_WHAT TO WORK ON_
Exactly the lines below from the line with "cyan triangle: (159, 50) -> (79, 40), moved" through the line with "orange star: (274, 108) -> (204, 93), moved" must make up the answer, both ends included and pictures left out.
---------- RECORDS
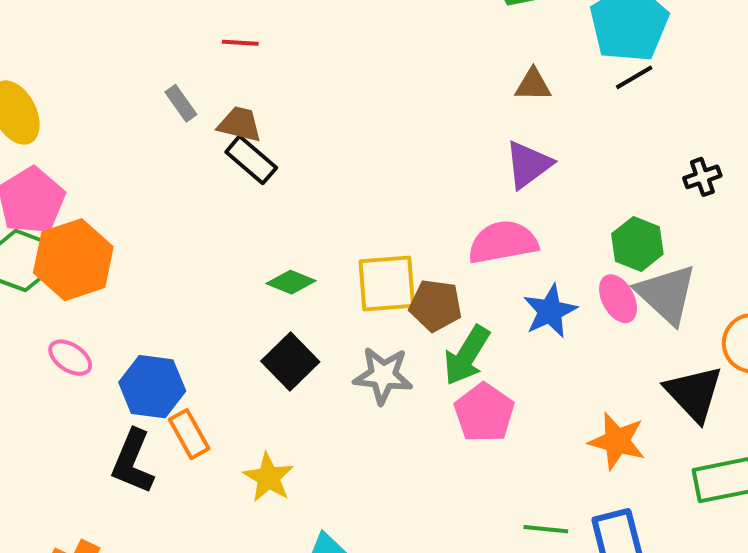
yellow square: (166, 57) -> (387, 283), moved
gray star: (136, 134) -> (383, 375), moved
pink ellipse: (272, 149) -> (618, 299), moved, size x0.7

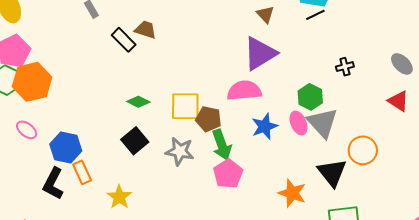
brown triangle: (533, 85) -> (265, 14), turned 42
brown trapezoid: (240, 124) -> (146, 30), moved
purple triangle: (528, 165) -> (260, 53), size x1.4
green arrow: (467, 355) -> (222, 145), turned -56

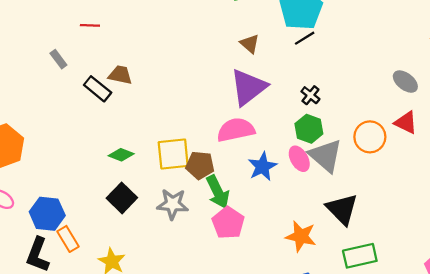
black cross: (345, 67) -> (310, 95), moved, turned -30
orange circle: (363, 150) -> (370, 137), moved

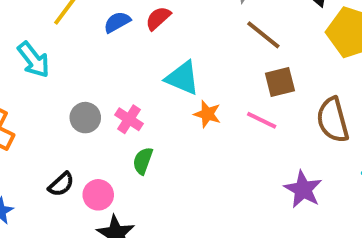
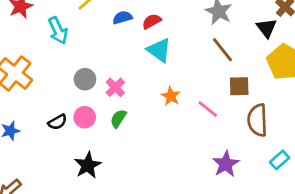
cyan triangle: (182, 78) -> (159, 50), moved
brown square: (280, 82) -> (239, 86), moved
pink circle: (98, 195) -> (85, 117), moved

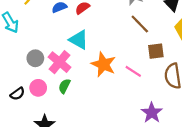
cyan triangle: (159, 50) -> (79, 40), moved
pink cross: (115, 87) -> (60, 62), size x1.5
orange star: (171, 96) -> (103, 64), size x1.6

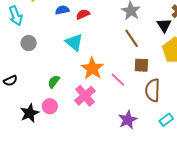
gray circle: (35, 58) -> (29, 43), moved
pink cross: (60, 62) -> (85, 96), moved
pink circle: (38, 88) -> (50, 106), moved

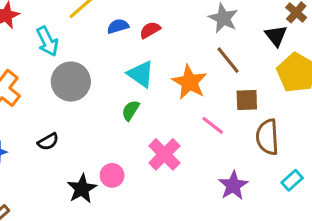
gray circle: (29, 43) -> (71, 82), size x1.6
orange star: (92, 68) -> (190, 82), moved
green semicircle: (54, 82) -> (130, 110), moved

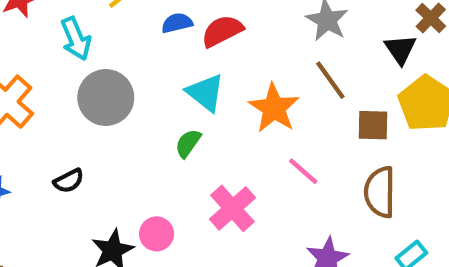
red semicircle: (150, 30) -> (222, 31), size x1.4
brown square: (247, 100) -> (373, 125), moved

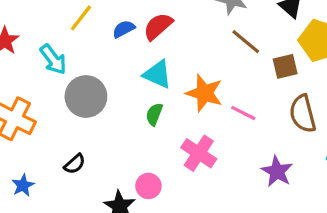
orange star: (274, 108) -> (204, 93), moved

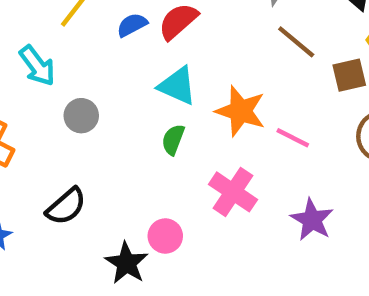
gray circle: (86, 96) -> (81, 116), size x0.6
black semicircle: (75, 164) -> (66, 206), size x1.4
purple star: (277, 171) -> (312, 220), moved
--------------------
---------- RECORDS
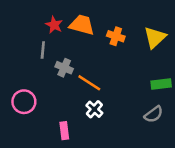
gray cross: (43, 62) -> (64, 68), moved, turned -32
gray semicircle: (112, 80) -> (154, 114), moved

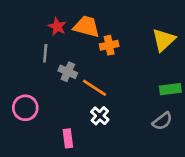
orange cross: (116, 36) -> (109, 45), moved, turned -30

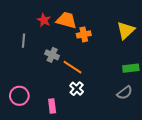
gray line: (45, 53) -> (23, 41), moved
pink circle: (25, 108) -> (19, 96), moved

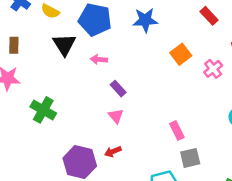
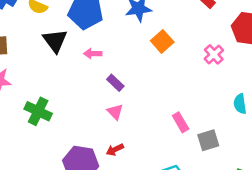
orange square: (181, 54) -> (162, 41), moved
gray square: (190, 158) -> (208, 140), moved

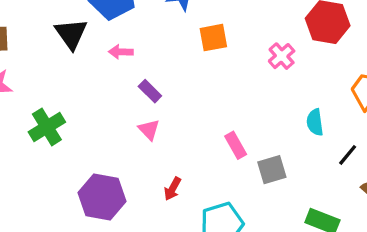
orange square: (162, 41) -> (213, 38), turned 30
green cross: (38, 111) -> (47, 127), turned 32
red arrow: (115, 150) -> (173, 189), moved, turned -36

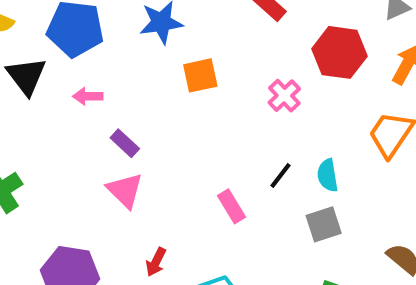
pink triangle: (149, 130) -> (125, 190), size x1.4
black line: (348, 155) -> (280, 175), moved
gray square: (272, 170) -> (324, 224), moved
--------------------
_ANSWER SECTION_
cyan triangle: (159, 50) -> (79, 40), moved
pink cross: (115, 87) -> (60, 62), size x1.5
orange star: (171, 96) -> (103, 64), size x1.6

gray circle: (35, 58) -> (29, 43), moved
pink cross: (60, 62) -> (85, 96), moved
pink circle: (38, 88) -> (50, 106), moved

gray circle: (29, 43) -> (71, 82), size x1.6
orange star: (92, 68) -> (190, 82), moved
green semicircle: (54, 82) -> (130, 110), moved

red semicircle: (150, 30) -> (222, 31), size x1.4
brown square: (247, 100) -> (373, 125), moved

orange star: (274, 108) -> (204, 93), moved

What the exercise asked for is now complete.